*** Block opens ***

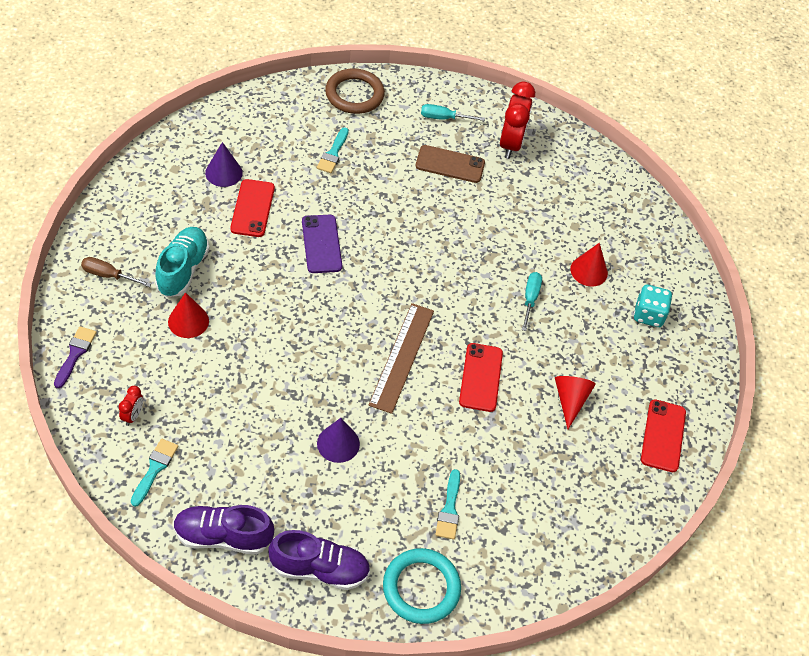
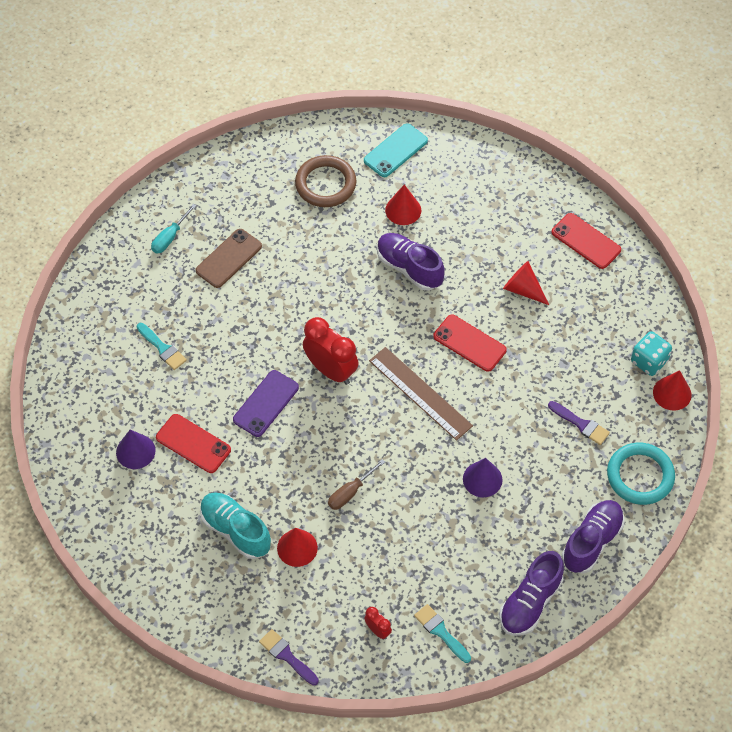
camera: 55 degrees left, 5 degrees up
(108, 275) = (209, 597): brown screwdriver -> brown screwdriver (350, 493)
(321, 244) = (266, 403): purple phone -> purple phone turned 75 degrees counterclockwise
(354, 94) = (97, 298): brown ring -> brown ring (325, 184)
(449, 509) = (581, 424): turquoise brush -> purple brush
(510, 144) = (231, 199): red clock -> red clock (331, 370)
(530, 298) = (409, 268): turquoise screwdriver -> purple shoe
(537, 584) = (672, 393): none -> red cone
(647, 242) = (395, 151): none -> turquoise phone
(648, 315) = (469, 190): turquoise dice -> turquoise dice (649, 361)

*** Block closes ***

**ACTION ITEM**.
Every line above with the string "phone" in it should be copied into the answer.

**OUTPUT**.
(321, 244) = (266, 403): purple phone -> purple phone turned 75 degrees counterclockwise
(647, 242) = (395, 151): none -> turquoise phone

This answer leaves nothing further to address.